*Recorded data:*
-------
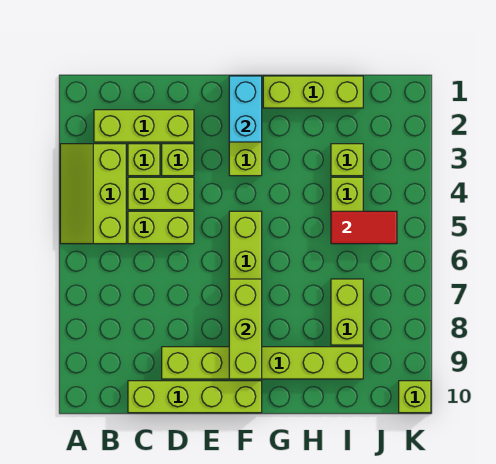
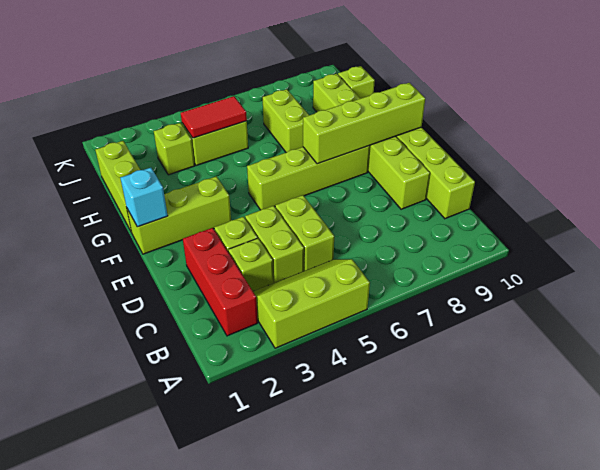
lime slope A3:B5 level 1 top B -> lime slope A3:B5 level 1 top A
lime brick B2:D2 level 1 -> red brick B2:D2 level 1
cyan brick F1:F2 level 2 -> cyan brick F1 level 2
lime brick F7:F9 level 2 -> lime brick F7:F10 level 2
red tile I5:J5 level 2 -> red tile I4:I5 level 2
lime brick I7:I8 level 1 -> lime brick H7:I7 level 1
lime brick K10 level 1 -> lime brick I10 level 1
-------
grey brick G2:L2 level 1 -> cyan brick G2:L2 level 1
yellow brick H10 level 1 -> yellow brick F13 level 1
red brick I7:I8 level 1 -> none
-------
Look above for the line holding "lime brick I7:I8". Print it and every line after it, exactly, through the line holding "lime brick K10".

*Written answer:*
lime brick I7:I8 level 1 -> lime brick H7:I7 level 1
lime brick K10 level 1 -> lime brick I10 level 1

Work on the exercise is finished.